┌──

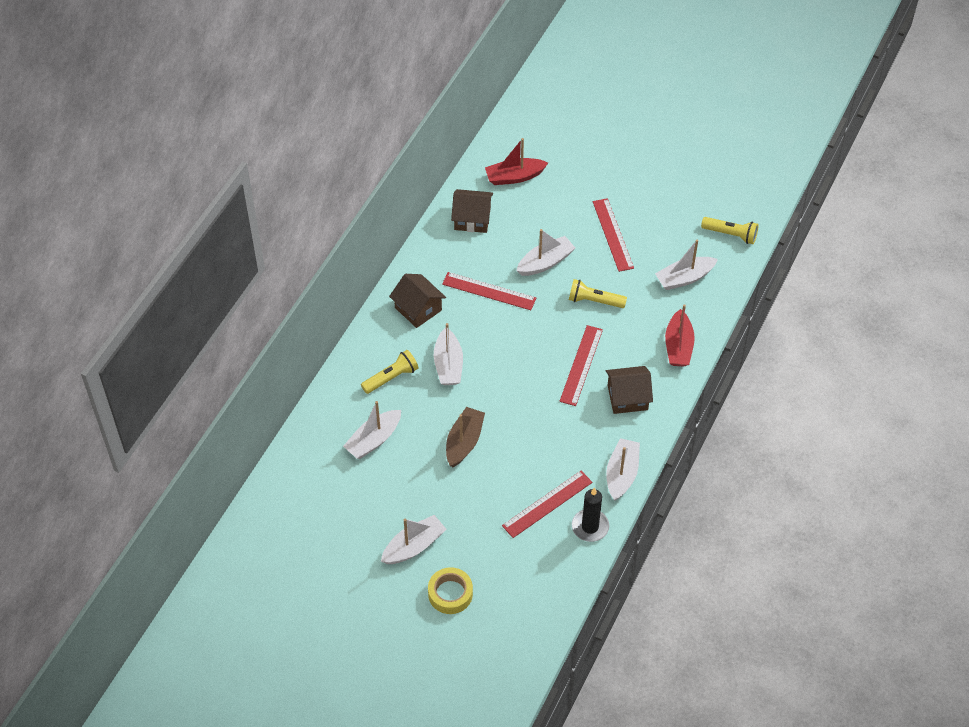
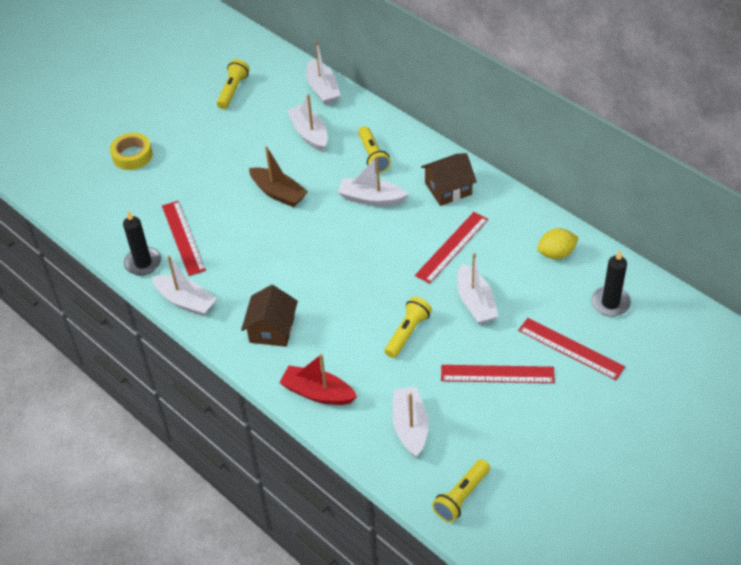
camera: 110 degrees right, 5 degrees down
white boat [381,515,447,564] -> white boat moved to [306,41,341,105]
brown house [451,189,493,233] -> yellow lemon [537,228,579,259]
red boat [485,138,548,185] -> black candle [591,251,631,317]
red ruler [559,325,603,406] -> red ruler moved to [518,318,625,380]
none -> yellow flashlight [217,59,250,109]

└──
┌──

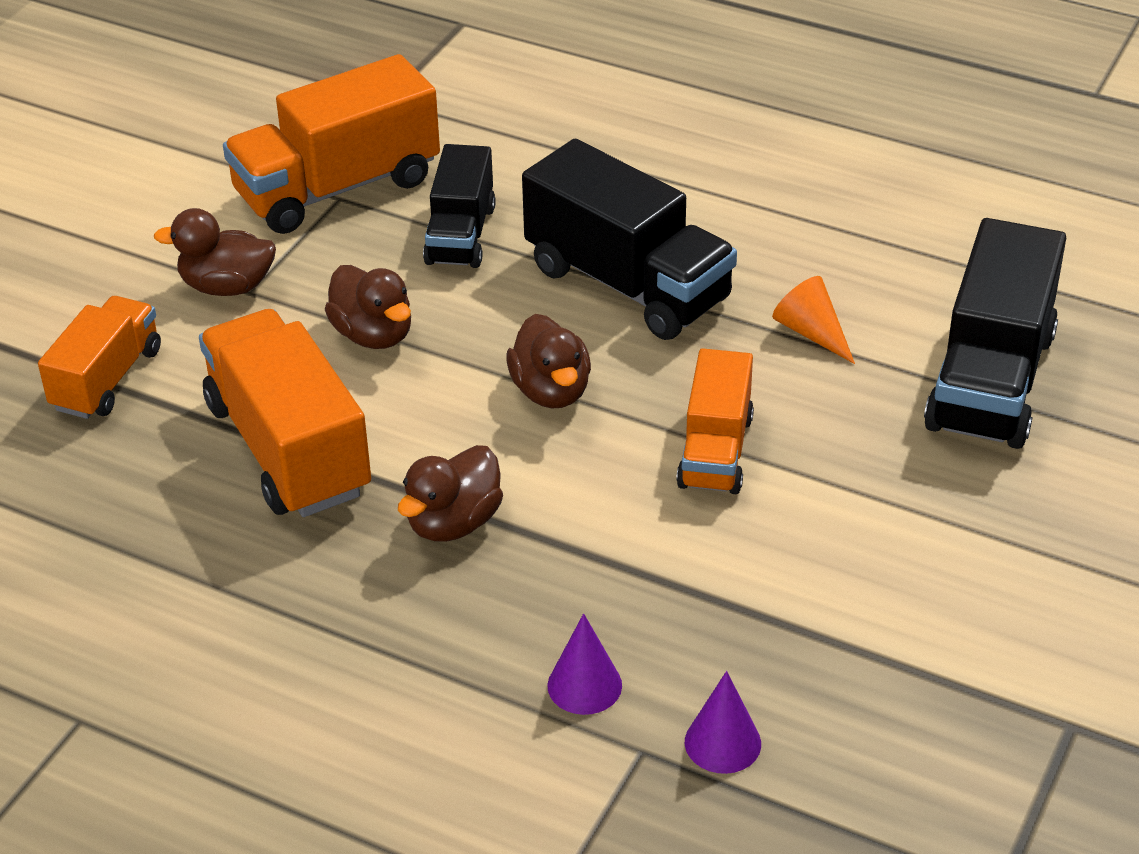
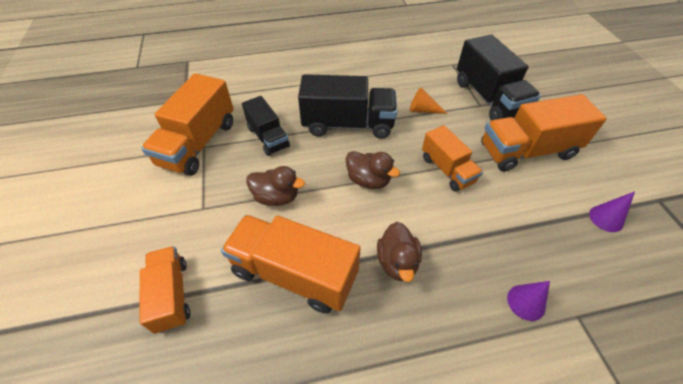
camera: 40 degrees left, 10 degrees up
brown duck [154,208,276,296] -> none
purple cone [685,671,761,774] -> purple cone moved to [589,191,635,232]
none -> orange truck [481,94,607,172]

└──

** Your goal **
Within the listing, how many lines hold the string "degrees"? Answer with the number alone.

** Task solution **
2